══ Dataset records ══

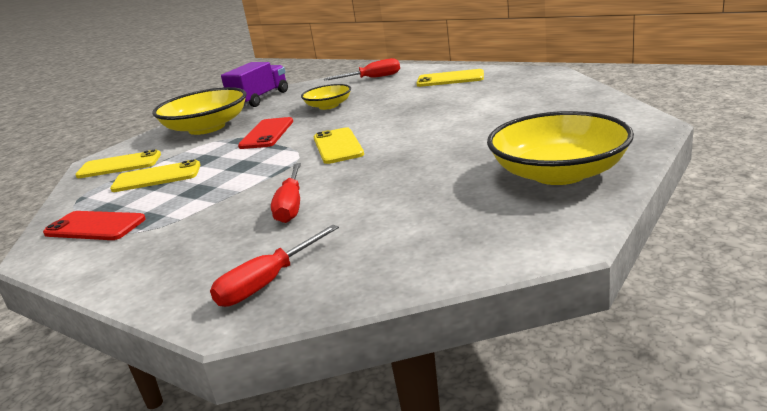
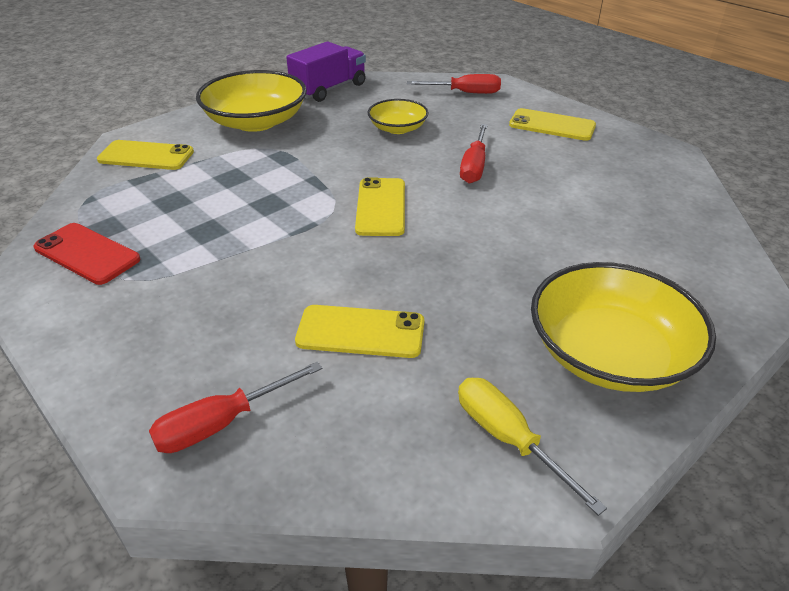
camera: 10 degrees right, 15 degrees up
yellow phone [110,159,200,192] -> yellow phone moved to [295,305,424,358]
red phone [238,117,293,149] -> none
red screwdriver [271,163,301,223] -> red screwdriver moved to [460,124,488,184]
none -> yellow screwdriver [458,378,607,516]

═══

The result should be an exact copy of every entry above, with no pictures included.

camera: 10 degrees right, 15 degrees up
yellow phone [110,159,200,192] -> yellow phone moved to [295,305,424,358]
red phone [238,117,293,149] -> none
red screwdriver [271,163,301,223] -> red screwdriver moved to [460,124,488,184]
none -> yellow screwdriver [458,378,607,516]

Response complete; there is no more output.